**INSTRUCTIONS TO FOLLOW**. Below are records; copy every line among them that contains the word "lime".

**SUPPLIED DATA**.
-------

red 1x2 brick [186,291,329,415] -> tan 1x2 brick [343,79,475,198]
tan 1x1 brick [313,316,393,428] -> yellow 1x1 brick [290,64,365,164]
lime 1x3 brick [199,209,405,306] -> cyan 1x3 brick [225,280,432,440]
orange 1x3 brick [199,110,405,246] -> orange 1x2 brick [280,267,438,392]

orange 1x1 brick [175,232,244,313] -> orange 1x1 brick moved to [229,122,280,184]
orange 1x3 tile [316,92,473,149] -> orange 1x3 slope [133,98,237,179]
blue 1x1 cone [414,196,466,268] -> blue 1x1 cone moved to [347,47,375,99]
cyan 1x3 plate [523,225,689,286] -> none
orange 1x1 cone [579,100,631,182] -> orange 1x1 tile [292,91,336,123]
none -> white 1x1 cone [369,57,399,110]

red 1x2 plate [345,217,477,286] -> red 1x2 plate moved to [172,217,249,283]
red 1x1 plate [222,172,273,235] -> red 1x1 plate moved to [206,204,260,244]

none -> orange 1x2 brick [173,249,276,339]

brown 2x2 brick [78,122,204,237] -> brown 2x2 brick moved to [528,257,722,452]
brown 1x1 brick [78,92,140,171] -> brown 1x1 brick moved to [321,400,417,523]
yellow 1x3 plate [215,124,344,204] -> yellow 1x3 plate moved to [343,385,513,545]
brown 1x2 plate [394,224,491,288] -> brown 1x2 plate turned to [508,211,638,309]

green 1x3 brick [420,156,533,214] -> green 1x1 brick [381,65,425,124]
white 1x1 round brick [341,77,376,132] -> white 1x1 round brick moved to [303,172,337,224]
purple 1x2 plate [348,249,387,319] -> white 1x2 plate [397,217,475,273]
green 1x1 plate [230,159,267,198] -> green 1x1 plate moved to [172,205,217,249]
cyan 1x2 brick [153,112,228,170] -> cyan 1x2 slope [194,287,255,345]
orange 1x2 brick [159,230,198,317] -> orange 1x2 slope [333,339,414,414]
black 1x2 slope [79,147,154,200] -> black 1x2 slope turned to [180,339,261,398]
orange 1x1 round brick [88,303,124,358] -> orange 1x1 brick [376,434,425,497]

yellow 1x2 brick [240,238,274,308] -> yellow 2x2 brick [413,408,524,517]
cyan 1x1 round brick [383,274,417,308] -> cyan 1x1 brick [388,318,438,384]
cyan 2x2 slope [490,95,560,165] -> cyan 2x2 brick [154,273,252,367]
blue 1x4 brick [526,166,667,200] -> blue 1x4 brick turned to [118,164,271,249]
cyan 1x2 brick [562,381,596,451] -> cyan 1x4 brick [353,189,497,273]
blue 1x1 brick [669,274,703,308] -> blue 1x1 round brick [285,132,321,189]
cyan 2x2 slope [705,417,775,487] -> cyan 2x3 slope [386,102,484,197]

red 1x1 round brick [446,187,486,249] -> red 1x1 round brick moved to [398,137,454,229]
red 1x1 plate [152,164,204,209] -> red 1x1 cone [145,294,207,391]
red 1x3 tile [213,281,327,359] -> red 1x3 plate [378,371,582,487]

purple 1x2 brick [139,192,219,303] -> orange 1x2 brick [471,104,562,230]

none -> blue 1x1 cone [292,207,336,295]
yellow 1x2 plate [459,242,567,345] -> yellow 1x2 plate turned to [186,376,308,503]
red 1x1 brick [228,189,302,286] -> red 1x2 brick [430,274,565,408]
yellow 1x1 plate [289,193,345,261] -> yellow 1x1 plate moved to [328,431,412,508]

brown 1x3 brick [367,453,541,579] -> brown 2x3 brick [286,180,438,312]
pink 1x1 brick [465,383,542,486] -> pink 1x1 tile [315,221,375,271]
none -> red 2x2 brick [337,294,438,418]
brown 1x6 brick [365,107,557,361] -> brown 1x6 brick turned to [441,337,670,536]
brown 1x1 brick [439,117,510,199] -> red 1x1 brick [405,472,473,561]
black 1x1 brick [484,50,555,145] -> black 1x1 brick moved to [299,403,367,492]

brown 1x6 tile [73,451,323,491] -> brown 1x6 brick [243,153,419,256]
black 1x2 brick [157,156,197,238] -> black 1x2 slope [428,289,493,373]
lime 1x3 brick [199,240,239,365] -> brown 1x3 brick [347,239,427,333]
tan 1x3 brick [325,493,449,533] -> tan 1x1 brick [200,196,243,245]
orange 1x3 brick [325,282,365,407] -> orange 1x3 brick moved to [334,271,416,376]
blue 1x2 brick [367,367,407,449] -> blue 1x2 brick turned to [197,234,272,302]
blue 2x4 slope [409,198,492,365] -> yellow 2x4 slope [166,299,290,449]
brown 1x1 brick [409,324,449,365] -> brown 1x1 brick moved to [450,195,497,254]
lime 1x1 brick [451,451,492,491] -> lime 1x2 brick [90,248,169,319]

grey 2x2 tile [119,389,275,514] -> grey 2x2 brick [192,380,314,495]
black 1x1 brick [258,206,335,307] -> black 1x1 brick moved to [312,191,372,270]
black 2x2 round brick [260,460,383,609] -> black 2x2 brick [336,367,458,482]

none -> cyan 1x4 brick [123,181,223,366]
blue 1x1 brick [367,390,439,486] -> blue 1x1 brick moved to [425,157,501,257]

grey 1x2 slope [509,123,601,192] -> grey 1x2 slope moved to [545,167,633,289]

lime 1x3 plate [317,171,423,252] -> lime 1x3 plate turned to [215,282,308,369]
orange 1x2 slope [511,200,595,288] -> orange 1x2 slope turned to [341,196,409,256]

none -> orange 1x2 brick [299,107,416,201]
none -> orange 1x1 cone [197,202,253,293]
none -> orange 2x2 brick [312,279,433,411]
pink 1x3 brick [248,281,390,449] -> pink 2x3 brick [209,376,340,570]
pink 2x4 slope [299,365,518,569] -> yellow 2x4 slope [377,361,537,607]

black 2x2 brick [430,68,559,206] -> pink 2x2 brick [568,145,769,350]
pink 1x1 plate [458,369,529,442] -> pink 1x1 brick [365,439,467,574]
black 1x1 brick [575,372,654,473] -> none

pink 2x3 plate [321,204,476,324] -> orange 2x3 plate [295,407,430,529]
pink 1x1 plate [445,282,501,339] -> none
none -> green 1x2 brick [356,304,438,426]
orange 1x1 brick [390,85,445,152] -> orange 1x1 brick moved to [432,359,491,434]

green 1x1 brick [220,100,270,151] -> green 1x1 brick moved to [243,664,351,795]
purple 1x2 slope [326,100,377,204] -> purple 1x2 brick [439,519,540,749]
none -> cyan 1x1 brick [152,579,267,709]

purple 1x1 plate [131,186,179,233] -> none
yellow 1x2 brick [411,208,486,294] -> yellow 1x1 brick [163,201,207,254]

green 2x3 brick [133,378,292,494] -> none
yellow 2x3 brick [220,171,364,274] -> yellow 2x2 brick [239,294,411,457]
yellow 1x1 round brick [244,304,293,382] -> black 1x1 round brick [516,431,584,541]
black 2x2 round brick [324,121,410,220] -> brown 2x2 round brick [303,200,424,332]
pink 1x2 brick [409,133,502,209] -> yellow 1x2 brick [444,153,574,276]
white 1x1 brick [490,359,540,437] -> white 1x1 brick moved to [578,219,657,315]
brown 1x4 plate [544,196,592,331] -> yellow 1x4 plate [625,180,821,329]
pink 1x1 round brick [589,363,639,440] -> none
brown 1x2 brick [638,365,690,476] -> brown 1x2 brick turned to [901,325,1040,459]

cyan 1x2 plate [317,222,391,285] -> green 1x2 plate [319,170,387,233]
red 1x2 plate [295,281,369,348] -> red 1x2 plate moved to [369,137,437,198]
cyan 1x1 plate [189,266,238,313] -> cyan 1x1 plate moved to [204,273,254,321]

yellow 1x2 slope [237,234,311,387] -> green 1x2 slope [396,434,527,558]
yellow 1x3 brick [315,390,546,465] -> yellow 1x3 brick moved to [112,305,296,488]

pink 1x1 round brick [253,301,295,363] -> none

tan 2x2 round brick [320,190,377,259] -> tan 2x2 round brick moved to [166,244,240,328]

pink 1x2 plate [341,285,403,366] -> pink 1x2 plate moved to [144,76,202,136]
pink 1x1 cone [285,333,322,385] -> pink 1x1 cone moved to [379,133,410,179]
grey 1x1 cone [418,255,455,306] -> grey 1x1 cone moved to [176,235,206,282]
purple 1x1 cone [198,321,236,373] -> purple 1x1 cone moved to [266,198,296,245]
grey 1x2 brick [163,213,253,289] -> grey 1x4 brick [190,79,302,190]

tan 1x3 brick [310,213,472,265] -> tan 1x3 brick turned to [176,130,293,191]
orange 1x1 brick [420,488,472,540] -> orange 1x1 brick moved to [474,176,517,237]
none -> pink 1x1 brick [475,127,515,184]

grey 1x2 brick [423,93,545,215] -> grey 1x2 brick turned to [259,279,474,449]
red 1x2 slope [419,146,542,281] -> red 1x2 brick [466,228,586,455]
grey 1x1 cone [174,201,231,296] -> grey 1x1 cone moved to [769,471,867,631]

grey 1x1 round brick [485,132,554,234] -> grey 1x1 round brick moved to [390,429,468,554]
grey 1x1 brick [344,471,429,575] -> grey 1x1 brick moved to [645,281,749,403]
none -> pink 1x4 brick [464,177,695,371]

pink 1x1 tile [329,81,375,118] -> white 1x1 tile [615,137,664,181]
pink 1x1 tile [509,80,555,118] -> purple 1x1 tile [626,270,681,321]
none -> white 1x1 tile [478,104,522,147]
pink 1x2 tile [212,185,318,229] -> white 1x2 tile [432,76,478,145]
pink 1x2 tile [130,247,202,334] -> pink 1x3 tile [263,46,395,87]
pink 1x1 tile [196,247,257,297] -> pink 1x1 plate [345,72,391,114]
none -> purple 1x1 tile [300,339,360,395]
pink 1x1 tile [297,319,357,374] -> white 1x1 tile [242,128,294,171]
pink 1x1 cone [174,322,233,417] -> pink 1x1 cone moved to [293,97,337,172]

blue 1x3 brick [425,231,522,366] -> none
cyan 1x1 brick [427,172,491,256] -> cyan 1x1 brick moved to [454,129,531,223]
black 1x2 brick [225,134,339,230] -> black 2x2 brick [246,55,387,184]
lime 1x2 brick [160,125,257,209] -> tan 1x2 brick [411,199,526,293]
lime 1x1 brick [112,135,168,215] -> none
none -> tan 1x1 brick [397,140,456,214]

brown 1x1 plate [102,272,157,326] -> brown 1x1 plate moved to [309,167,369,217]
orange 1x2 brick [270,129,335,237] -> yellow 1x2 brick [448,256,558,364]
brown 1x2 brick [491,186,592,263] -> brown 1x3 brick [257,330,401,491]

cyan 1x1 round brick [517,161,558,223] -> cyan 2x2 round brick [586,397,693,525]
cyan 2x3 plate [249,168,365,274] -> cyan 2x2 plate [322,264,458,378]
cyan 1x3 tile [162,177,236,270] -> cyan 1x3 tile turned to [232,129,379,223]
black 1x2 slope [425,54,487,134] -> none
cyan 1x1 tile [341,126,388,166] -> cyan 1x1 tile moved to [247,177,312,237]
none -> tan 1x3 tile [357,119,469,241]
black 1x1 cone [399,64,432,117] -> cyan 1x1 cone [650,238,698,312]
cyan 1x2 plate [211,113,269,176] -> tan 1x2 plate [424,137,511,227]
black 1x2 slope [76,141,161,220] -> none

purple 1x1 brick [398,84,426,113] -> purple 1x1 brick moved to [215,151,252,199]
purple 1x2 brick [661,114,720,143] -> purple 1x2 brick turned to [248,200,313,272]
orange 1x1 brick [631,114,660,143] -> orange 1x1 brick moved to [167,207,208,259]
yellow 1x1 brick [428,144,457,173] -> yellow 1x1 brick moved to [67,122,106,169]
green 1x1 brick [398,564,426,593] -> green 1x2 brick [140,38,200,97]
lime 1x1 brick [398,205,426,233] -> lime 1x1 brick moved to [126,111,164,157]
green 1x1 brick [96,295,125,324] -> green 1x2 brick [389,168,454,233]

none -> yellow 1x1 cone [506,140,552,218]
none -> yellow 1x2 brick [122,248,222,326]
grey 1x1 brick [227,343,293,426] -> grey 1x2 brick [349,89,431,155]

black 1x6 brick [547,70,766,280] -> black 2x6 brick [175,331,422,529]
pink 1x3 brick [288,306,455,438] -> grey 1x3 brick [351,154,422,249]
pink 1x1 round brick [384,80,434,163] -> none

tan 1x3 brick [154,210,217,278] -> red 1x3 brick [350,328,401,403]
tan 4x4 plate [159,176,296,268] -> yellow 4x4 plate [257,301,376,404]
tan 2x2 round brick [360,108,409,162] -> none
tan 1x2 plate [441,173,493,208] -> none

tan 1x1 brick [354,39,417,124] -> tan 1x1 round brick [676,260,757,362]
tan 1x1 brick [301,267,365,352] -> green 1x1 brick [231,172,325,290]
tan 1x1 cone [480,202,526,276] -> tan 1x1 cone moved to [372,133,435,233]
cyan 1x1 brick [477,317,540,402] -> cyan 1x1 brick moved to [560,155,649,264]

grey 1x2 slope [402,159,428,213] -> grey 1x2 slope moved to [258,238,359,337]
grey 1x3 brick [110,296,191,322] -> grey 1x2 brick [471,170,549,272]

-------

**SOLUTION TO THE EXERCISE**.
lime 1x3 brick [199,209,405,306] -> cyan 1x3 brick [225,280,432,440]
lime 1x3 brick [199,240,239,365] -> brown 1x3 brick [347,239,427,333]
lime 1x1 brick [451,451,492,491] -> lime 1x2 brick [90,248,169,319]
lime 1x3 plate [317,171,423,252] -> lime 1x3 plate turned to [215,282,308,369]
lime 1x2 brick [160,125,257,209] -> tan 1x2 brick [411,199,526,293]
lime 1x1 brick [112,135,168,215] -> none
lime 1x1 brick [398,205,426,233] -> lime 1x1 brick moved to [126,111,164,157]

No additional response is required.